*YOUR TASK*. To complete the exercise, repeat every record exactly as it stands.
________________________
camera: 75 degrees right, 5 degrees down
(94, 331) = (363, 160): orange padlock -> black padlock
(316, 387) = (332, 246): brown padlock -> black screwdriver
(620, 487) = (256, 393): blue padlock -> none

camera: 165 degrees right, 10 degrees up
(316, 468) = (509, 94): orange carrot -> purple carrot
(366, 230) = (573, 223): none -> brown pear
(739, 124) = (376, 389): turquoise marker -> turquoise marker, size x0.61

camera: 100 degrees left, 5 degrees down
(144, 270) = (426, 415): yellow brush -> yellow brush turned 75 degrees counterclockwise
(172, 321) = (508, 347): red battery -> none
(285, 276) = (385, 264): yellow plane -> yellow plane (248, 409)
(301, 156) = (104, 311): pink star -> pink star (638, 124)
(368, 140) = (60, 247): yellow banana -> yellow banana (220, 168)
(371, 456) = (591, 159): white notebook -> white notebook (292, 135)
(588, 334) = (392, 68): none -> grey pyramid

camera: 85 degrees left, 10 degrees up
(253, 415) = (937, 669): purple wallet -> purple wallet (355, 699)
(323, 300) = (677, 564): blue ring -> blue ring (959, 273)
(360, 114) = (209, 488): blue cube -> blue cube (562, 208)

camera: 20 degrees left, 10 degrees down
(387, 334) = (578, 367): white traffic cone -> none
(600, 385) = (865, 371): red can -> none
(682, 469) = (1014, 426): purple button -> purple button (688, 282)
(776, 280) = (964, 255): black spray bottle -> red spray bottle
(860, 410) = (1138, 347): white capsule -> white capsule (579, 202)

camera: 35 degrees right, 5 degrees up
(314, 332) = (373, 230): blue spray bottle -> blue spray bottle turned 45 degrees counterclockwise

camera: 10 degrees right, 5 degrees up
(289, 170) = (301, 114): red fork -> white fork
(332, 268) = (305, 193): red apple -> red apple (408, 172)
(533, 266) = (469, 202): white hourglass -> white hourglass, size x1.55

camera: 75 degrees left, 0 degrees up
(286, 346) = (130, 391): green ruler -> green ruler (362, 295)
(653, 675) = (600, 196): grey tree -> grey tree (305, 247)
________________________
*WRITTEN RESPONSE*.
camera: 75 degrees right, 5 degrees down
(94, 331) = (363, 160): orange padlock -> black padlock
(316, 387) = (332, 246): brown padlock -> black screwdriver
(620, 487) = (256, 393): blue padlock -> none

camera: 165 degrees right, 10 degrees up
(316, 468) = (509, 94): orange carrot -> purple carrot
(366, 230) = (573, 223): none -> brown pear
(739, 124) = (376, 389): turquoise marker -> turquoise marker, size x0.61

camera: 100 degrees left, 5 degrees down
(144, 270) = (426, 415): yellow brush -> yellow brush turned 75 degrees counterclockwise
(172, 321) = (508, 347): red battery -> none
(285, 276) = (385, 264): yellow plane -> yellow plane (248, 409)
(301, 156) = (104, 311): pink star -> pink star (638, 124)
(368, 140) = (60, 247): yellow banana -> yellow banana (220, 168)
(371, 456) = (591, 159): white notebook -> white notebook (292, 135)
(588, 334) = (392, 68): none -> grey pyramid

camera: 85 degrees left, 10 degrees up
(253, 415) = (937, 669): purple wallet -> purple wallet (355, 699)
(323, 300) = (677, 564): blue ring -> blue ring (959, 273)
(360, 114) = (209, 488): blue cube -> blue cube (562, 208)

camera: 20 degrees left, 10 degrees down
(387, 334) = (578, 367): white traffic cone -> none
(600, 385) = (865, 371): red can -> none
(682, 469) = (1014, 426): purple button -> purple button (688, 282)
(776, 280) = (964, 255): black spray bottle -> red spray bottle
(860, 410) = (1138, 347): white capsule -> white capsule (579, 202)

camera: 35 degrees right, 5 degrees up
(314, 332) = (373, 230): blue spray bottle -> blue spray bottle turned 45 degrees counterclockwise

camera: 10 degrees right, 5 degrees up
(289, 170) = (301, 114): red fork -> white fork
(332, 268) = (305, 193): red apple -> red apple (408, 172)
(533, 266) = (469, 202): white hourglass -> white hourglass, size x1.55

camera: 75 degrees left, 0 degrees up
(286, 346) = (130, 391): green ruler -> green ruler (362, 295)
(653, 675) = (600, 196): grey tree -> grey tree (305, 247)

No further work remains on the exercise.